> [WHAT YOU HAVE TO DO]: Gather every line in the listing below that contains the word "highlighted".

++++ INPUT RECORDS ++++

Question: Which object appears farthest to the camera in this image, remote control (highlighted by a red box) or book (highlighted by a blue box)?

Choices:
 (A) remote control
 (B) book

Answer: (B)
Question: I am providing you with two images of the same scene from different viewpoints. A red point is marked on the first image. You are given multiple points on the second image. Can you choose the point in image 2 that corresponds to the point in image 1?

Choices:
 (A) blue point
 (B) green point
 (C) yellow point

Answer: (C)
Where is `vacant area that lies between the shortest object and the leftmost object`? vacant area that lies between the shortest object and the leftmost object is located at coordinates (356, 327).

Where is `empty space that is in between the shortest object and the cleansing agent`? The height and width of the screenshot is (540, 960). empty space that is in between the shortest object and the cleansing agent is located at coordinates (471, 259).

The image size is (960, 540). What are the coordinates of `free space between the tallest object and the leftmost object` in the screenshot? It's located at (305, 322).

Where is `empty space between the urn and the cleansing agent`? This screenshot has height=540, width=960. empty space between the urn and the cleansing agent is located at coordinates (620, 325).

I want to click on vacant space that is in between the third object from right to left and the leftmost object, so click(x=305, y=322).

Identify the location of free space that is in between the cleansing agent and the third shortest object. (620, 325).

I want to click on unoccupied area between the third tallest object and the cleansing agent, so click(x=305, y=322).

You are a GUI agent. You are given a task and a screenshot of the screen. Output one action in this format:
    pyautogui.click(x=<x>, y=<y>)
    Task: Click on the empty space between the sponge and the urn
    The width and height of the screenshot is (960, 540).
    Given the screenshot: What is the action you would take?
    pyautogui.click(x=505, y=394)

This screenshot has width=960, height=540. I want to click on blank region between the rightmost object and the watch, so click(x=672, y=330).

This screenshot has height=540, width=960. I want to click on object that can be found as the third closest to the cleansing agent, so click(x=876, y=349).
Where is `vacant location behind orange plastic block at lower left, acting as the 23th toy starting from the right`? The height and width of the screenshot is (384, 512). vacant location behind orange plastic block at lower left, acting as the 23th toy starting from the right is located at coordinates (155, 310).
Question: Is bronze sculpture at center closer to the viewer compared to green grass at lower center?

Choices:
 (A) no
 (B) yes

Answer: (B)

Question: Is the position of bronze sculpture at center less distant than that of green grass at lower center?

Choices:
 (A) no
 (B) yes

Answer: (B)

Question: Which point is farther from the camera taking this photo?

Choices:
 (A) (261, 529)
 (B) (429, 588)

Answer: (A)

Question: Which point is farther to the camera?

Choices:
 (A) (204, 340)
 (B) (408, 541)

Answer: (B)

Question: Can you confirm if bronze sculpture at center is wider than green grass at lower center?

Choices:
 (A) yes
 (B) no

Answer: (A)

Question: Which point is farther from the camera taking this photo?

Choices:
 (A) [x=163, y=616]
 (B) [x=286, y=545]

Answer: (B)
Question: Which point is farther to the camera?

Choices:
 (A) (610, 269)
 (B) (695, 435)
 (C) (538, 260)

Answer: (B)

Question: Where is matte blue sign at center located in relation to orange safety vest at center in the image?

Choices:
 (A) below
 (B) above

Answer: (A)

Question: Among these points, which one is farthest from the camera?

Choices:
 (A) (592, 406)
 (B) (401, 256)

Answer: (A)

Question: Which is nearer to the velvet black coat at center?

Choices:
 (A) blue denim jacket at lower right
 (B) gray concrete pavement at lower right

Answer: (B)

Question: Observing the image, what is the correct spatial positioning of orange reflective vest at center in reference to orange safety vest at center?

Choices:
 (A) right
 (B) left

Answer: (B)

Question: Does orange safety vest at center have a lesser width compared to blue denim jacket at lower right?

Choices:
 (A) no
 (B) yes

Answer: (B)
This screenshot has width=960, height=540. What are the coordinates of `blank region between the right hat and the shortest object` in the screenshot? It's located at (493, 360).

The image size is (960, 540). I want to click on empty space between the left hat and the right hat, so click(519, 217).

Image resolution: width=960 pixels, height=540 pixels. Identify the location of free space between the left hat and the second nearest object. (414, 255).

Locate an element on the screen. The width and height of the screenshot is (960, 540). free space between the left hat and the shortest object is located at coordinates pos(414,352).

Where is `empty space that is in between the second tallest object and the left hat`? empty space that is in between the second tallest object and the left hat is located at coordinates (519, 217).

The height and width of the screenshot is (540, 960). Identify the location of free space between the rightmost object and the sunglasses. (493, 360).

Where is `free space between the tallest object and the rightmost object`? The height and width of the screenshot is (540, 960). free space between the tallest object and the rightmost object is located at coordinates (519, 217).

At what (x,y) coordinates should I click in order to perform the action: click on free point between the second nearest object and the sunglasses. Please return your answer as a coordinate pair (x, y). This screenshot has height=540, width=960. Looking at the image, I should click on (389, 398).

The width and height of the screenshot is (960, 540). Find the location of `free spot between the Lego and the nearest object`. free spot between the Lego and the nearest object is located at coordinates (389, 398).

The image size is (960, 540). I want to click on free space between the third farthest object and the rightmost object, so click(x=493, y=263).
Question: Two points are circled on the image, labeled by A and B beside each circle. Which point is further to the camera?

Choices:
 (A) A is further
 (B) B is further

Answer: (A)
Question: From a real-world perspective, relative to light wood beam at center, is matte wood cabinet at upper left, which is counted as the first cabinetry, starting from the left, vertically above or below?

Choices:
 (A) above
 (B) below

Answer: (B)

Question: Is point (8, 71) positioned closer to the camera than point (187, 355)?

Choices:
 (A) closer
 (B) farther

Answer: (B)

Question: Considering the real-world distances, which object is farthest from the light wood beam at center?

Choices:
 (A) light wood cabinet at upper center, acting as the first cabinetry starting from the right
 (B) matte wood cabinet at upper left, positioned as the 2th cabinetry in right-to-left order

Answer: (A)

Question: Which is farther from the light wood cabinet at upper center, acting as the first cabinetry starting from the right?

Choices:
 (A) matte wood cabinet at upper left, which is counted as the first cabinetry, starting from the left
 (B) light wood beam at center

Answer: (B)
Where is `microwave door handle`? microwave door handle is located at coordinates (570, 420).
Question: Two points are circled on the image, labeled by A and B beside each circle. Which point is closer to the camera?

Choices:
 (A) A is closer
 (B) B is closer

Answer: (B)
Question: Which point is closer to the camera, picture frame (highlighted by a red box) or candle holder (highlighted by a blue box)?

++++

> [RESULT FOR THIS TASK]:
Question: Which object appears farthest to the camera in this image, remote control (highlighted by a red box) or book (highlighted by a blue box)?
Question: Which point is closer to the camera, picture frame (highlighted by a red box) or candle holder (highlighted by a blue box)?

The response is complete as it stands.